→ **Task brief**: Using the data below, return all lines in which "trapezoid" appears.

►

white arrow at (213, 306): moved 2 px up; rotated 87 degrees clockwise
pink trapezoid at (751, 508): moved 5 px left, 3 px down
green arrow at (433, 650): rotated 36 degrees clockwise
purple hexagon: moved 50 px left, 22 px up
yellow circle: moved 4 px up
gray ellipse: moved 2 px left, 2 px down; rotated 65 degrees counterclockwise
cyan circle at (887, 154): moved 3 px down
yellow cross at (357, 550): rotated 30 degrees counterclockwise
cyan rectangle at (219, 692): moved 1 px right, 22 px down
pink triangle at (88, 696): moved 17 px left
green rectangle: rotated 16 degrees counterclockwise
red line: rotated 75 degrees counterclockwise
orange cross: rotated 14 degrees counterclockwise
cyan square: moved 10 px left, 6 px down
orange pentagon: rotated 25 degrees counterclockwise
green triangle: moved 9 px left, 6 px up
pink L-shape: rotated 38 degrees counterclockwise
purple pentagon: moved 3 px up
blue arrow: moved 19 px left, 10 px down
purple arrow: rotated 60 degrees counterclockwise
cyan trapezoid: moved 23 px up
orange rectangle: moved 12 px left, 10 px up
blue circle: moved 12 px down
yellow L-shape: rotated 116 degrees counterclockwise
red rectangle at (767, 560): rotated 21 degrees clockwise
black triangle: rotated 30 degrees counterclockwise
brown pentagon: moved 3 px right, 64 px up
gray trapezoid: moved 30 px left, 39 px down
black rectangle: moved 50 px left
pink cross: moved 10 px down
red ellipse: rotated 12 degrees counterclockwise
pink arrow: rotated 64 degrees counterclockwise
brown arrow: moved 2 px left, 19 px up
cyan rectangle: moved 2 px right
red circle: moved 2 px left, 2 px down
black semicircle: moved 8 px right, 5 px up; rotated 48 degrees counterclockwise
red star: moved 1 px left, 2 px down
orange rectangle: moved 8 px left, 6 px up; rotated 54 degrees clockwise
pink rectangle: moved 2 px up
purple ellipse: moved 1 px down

◄

→ **Answer**:
pink trapezoid at (751, 508): moved 5 px left, 3 px down
cyan trapezoid: moved 23 px up
gray trapezoid: moved 30 px left, 39 px down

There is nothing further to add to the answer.